Your job is to set down the stretch of entries that opens with the line containing "(426, 293) = (214, 140): brown ruler -> none" and closes with the line containing "(570, 462) = (137, 269): none -> grey ruler". Keep both end lines, copy each exactly, and add nothing.

Object state change records
────────────────────
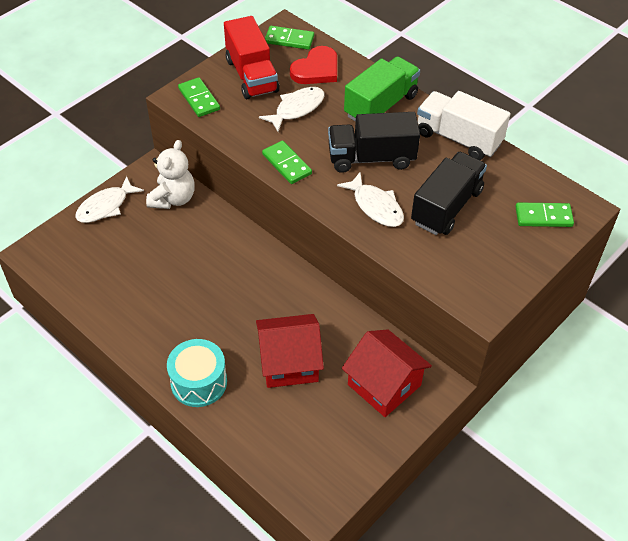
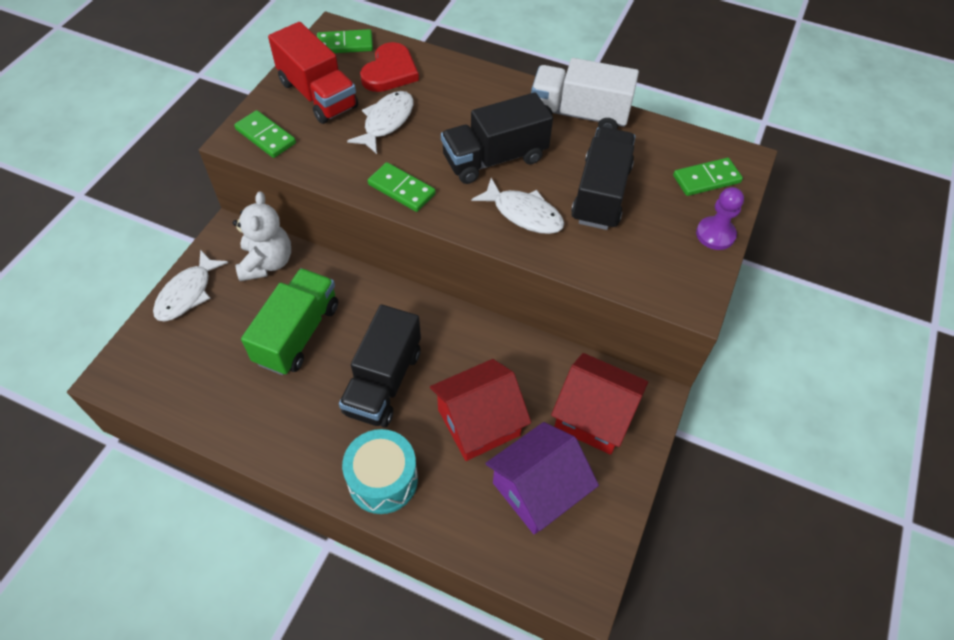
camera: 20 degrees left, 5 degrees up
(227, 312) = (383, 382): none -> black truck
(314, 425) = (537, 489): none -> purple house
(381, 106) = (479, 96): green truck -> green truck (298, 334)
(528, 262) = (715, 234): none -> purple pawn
────────────────────
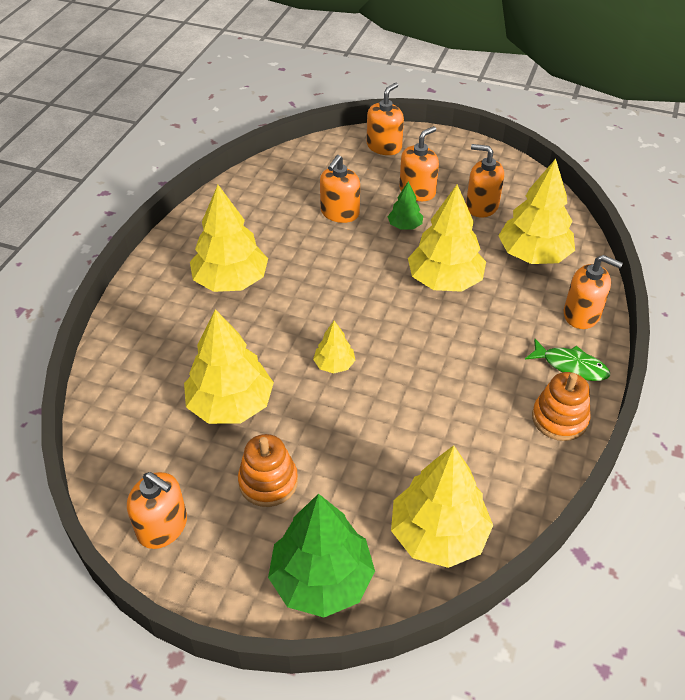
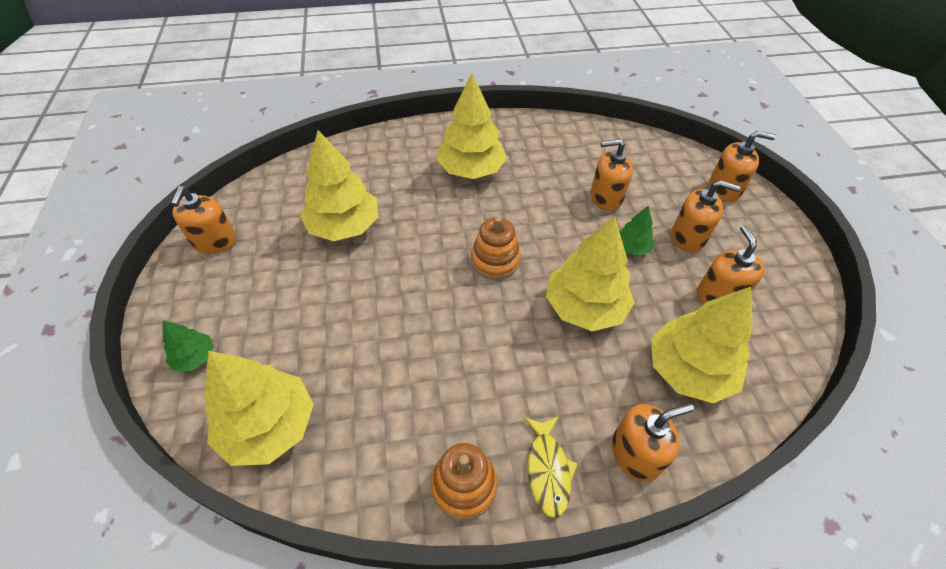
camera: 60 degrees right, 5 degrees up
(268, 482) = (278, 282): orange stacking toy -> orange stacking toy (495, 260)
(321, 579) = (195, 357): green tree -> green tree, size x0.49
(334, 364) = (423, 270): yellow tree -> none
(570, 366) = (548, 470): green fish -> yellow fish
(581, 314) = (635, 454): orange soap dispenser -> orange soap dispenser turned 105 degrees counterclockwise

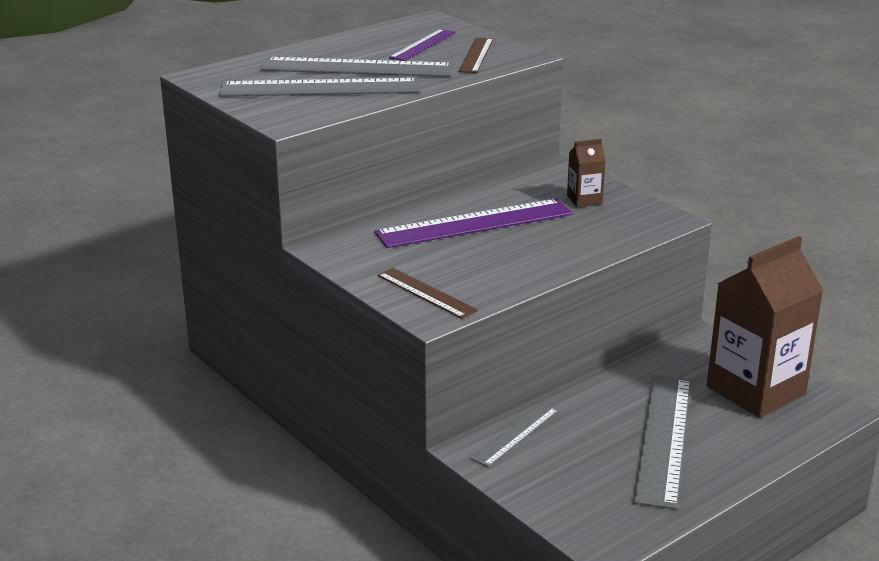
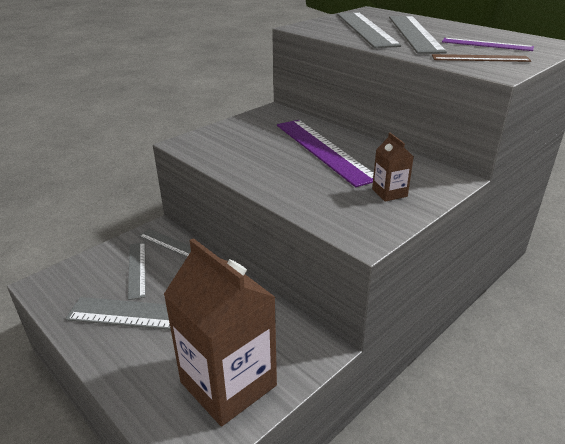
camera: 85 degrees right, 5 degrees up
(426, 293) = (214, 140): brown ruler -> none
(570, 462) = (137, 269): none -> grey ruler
────────────────────
FINISHED TASK:
(426, 293) = (214, 140): brown ruler -> none
(570, 462) = (137, 269): none -> grey ruler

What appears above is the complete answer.